■ Extracted data ■
◇ ◇ ◇ ◇

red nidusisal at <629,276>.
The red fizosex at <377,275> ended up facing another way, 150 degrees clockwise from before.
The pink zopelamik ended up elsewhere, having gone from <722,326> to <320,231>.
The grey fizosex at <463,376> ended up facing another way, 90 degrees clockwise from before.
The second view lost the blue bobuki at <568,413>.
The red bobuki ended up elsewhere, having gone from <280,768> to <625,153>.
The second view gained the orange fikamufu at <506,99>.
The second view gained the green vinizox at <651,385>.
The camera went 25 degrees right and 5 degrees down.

◇ ◇ ◇ ◇

■ Assigned task ■
Word for word, give back all of the records.

■ Response box ■
red nidusisal at <629,276>.
The red fizosex at <377,275> ended up facing another way, 150 degrees clockwise from before.
The pink zopelamik ended up elsewhere, having gone from <722,326> to <320,231>.
The grey fizosex at <463,376> ended up facing another way, 90 degrees clockwise from before.
The second view lost the blue bobuki at <568,413>.
The red bobuki ended up elsewhere, having gone from <280,768> to <625,153>.
The second view gained the orange fikamufu at <506,99>.
The second view gained the green vinizox at <651,385>.
The camera went 25 degrees right and 5 degrees down.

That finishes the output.